Required action: Nothing in the records should change; write them all out again.

Start of Exercise materials

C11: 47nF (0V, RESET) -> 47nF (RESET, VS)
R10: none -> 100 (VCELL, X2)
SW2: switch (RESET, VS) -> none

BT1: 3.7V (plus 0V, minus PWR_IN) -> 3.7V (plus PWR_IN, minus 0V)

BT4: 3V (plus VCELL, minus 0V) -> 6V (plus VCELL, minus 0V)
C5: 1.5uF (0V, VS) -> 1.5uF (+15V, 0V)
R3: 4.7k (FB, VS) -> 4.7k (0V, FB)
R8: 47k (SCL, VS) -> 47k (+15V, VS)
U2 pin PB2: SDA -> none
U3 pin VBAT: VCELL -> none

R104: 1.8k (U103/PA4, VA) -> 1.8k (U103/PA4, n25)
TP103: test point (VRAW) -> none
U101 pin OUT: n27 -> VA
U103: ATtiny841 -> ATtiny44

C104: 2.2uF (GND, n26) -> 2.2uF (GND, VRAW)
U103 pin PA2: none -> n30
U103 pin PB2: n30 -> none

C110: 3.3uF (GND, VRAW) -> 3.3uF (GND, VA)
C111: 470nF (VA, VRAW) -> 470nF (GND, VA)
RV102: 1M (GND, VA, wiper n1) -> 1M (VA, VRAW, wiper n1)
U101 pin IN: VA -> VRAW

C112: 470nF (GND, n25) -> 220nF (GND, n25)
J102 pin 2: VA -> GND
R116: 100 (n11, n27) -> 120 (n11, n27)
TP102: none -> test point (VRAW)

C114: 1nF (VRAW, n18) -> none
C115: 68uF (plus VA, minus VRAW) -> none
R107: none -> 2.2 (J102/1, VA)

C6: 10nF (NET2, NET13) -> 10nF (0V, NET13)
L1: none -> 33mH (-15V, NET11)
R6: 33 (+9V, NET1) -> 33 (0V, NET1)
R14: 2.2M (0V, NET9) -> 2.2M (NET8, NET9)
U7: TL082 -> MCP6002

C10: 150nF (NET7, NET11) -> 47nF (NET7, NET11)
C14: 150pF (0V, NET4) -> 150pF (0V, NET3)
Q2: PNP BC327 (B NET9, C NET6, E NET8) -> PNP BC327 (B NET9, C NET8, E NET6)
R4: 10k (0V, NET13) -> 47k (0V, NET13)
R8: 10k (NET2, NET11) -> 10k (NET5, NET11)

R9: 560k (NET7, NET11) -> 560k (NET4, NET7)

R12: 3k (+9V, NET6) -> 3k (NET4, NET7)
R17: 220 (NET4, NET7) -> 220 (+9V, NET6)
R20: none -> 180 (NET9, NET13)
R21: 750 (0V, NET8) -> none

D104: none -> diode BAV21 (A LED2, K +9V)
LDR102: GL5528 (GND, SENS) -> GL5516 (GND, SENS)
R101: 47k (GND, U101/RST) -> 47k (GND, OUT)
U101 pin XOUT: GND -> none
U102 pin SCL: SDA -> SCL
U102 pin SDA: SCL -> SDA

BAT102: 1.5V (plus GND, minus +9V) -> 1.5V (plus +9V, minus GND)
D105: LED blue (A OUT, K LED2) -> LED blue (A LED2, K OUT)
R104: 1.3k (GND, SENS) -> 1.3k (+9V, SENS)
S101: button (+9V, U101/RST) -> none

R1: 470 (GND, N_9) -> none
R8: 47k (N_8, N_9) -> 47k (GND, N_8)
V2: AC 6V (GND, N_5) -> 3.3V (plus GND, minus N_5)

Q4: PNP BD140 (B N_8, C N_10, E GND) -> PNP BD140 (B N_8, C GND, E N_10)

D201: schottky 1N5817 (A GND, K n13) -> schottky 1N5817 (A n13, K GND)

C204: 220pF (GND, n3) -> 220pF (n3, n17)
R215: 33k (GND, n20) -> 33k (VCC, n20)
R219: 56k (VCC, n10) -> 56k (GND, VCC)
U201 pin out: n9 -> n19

End of Exercise materials

Reply:
C11: 47nF (0V, RESET) -> 47nF (RESET, VS)
R10: none -> 100 (VCELL, X2)
SW2: switch (RESET, VS) -> none

BT1: 3.7V (plus 0V, minus PWR_IN) -> 3.7V (plus PWR_IN, minus 0V)

BT4: 3V (plus VCELL, minus 0V) -> 6V (plus VCELL, minus 0V)
C5: 1.5uF (0V, VS) -> 1.5uF (+15V, 0V)
R3: 4.7k (FB, VS) -> 4.7k (0V, FB)
R8: 47k (SCL, VS) -> 47k (+15V, VS)
U2 pin PB2: SDA -> none
U3 pin VBAT: VCELL -> none

R104: 1.8k (U103/PA4, VA) -> 1.8k (U103/PA4, n25)
TP103: test point (VRAW) -> none
U101 pin OUT: n27 -> VA
U103: ATtiny841 -> ATtiny44

C104: 2.2uF (GND, n26) -> 2.2uF (GND, VRAW)
U103 pin PA2: none -> n30
U103 pin PB2: n30 -> none

C110: 3.3uF (GND, VRAW) -> 3.3uF (GND, VA)
C111: 470nF (VA, VRAW) -> 470nF (GND, VA)
RV102: 1M (GND, VA, wiper n1) -> 1M (VA, VRAW, wiper n1)
U101 pin IN: VA -> VRAW

C112: 470nF (GND, n25) -> 220nF (GND, n25)
J102 pin 2: VA -> GND
R116: 100 (n11, n27) -> 120 (n11, n27)
TP102: none -> test point (VRAW)

C114: 1nF (VRAW, n18) -> none
C115: 68uF (plus VA, minus VRAW) -> none
R107: none -> 2.2 (J102/1, VA)

C6: 10nF (NET2, NET13) -> 10nF (0V, NET13)
L1: none -> 33mH (-15V, NET11)
R6: 33 (+9V, NET1) -> 33 (0V, NET1)
R14: 2.2M (0V, NET9) -> 2.2M (NET8, NET9)
U7: TL082 -> MCP6002

C10: 150nF (NET7, NET11) -> 47nF (NET7, NET11)
C14: 150pF (0V, NET4) -> 150pF (0V, NET3)
Q2: PNP BC327 (B NET9, C NET6, E NET8) -> PNP BC327 (B NET9, C NET8, E NET6)
R4: 10k (0V, NET13) -> 47k (0V, NET13)
R8: 10k (NET2, NET11) -> 10k (NET5, NET11)

R9: 560k (NET7, NET11) -> 560k (NET4, NET7)

R12: 3k (+9V, NET6) -> 3k (NET4, NET7)
R17: 220 (NET4, NET7) -> 220 (+9V, NET6)
R20: none -> 180 (NET9, NET13)
R21: 750 (0V, NET8) -> none

D104: none -> diode BAV21 (A LED2, K +9V)
LDR102: GL5528 (GND, SENS) -> GL5516 (GND, SENS)
R101: 47k (GND, U101/RST) -> 47k (GND, OUT)
U101 pin XOUT: GND -> none
U102 pin SCL: SDA -> SCL
U102 pin SDA: SCL -> SDA

BAT102: 1.5V (plus GND, minus +9V) -> 1.5V (plus +9V, minus GND)
D105: LED blue (A OUT, K LED2) -> LED blue (A LED2, K OUT)
R104: 1.3k (GND, SENS) -> 1.3k (+9V, SENS)
S101: button (+9V, U101/RST) -> none

R1: 470 (GND, N_9) -> none
R8: 47k (N_8, N_9) -> 47k (GND, N_8)
V2: AC 6V (GND, N_5) -> 3.3V (plus GND, minus N_5)

Q4: PNP BD140 (B N_8, C N_10, E GND) -> PNP BD140 (B N_8, C GND, E N_10)

D201: schottky 1N5817 (A GND, K n13) -> schottky 1N5817 (A n13, K GND)

C204: 220pF (GND, n3) -> 220pF (n3, n17)
R215: 33k (GND, n20) -> 33k (VCC, n20)
R219: 56k (VCC, n10) -> 56k (GND, VCC)
U201 pin out: n9 -> n19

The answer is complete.